- _Task description_: In your copy of the listing below, reproduce each word exactly and include no pictures.
(Beginning of The data)
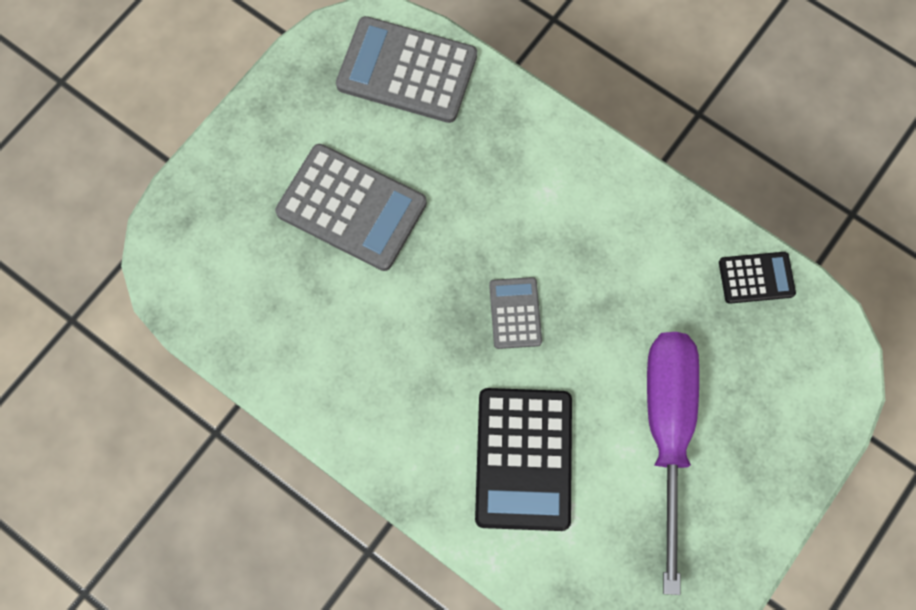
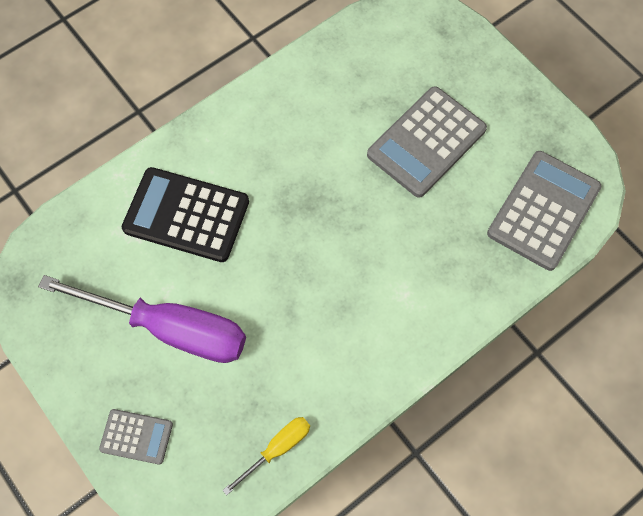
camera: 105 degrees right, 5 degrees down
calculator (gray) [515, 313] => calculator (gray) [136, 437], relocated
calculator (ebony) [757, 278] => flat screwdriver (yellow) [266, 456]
(End of The data)
- _Reply to the exercise_:
camera: 105 degrees right, 5 degrees down
calculator (gray) [515, 313] => calculator (gray) [136, 437], relocated
calculator (ebony) [757, 278] => flat screwdriver (yellow) [266, 456]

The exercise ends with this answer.